Task description: Leaving the pictures aside, repeat the entries exactly.
* * *
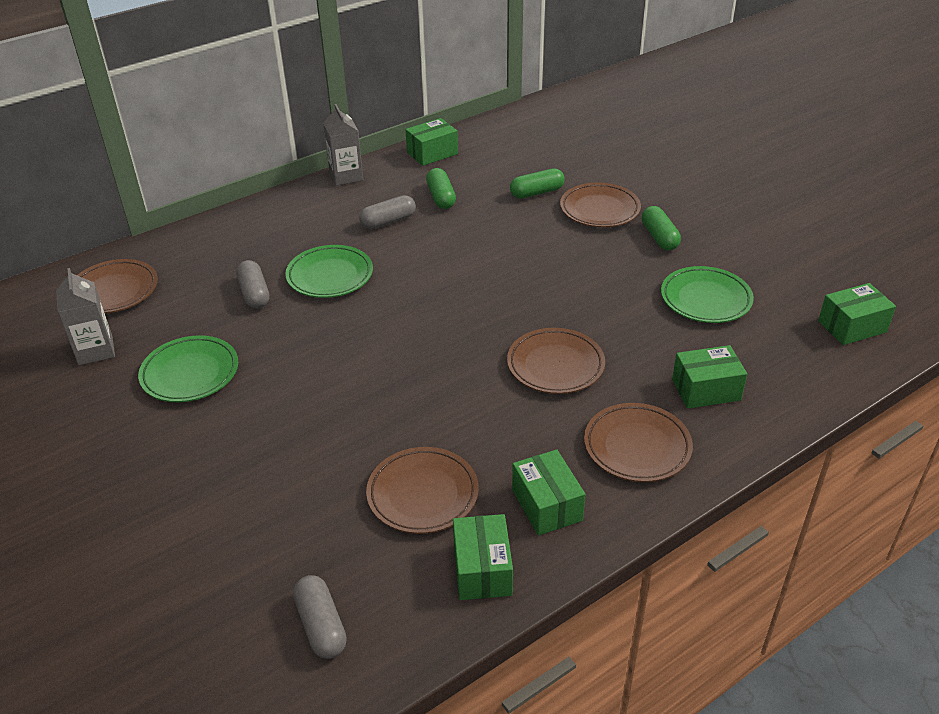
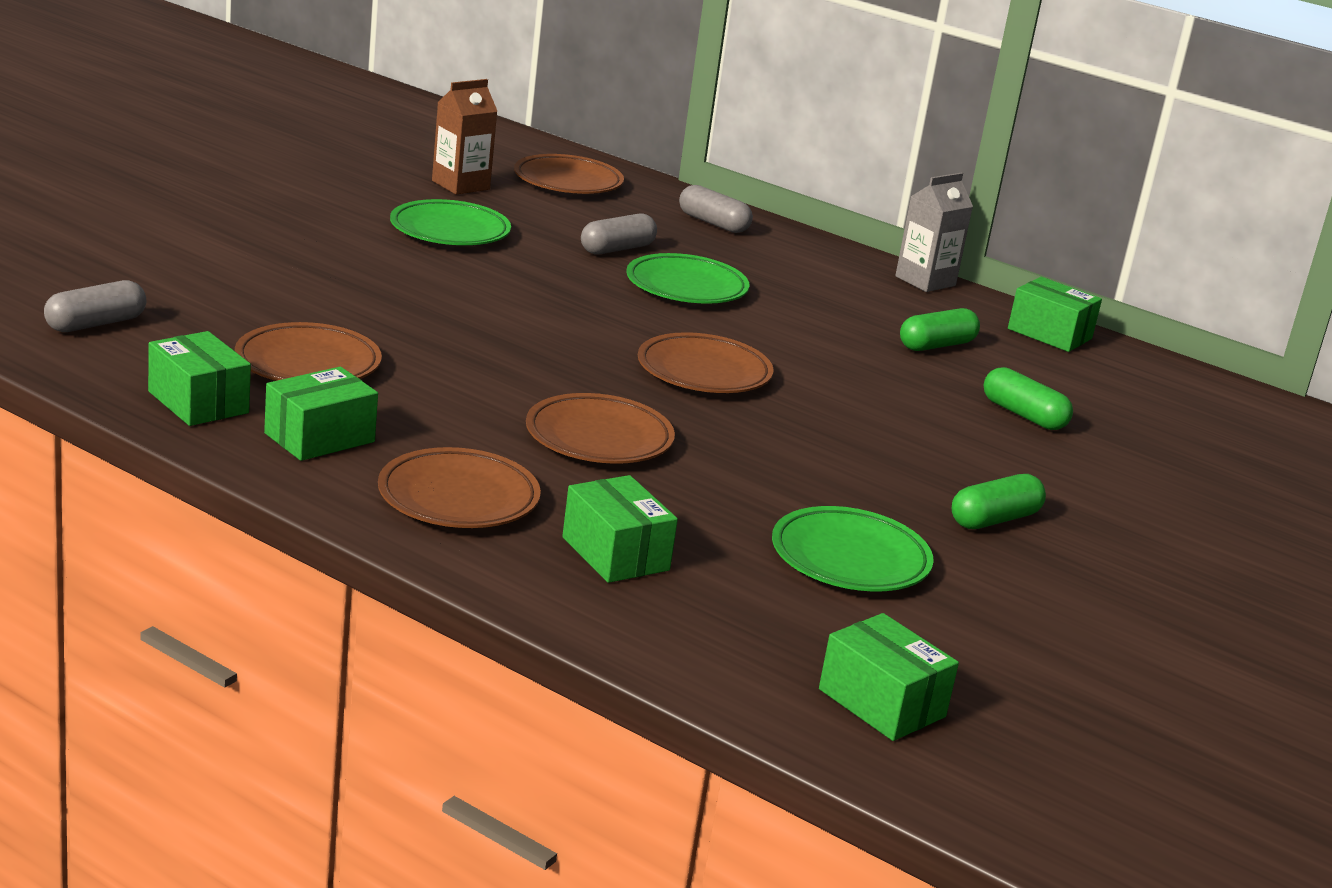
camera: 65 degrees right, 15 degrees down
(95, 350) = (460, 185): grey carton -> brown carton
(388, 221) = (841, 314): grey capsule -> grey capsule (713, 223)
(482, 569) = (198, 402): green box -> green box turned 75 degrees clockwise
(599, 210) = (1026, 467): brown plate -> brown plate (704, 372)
* * *
Answer for this exercise:
camera: 65 degrees right, 15 degrees down
(95, 350) = (460, 185): grey carton -> brown carton
(388, 221) = (841, 314): grey capsule -> grey capsule (713, 223)
(482, 569) = (198, 402): green box -> green box turned 75 degrees clockwise
(599, 210) = (1026, 467): brown plate -> brown plate (704, 372)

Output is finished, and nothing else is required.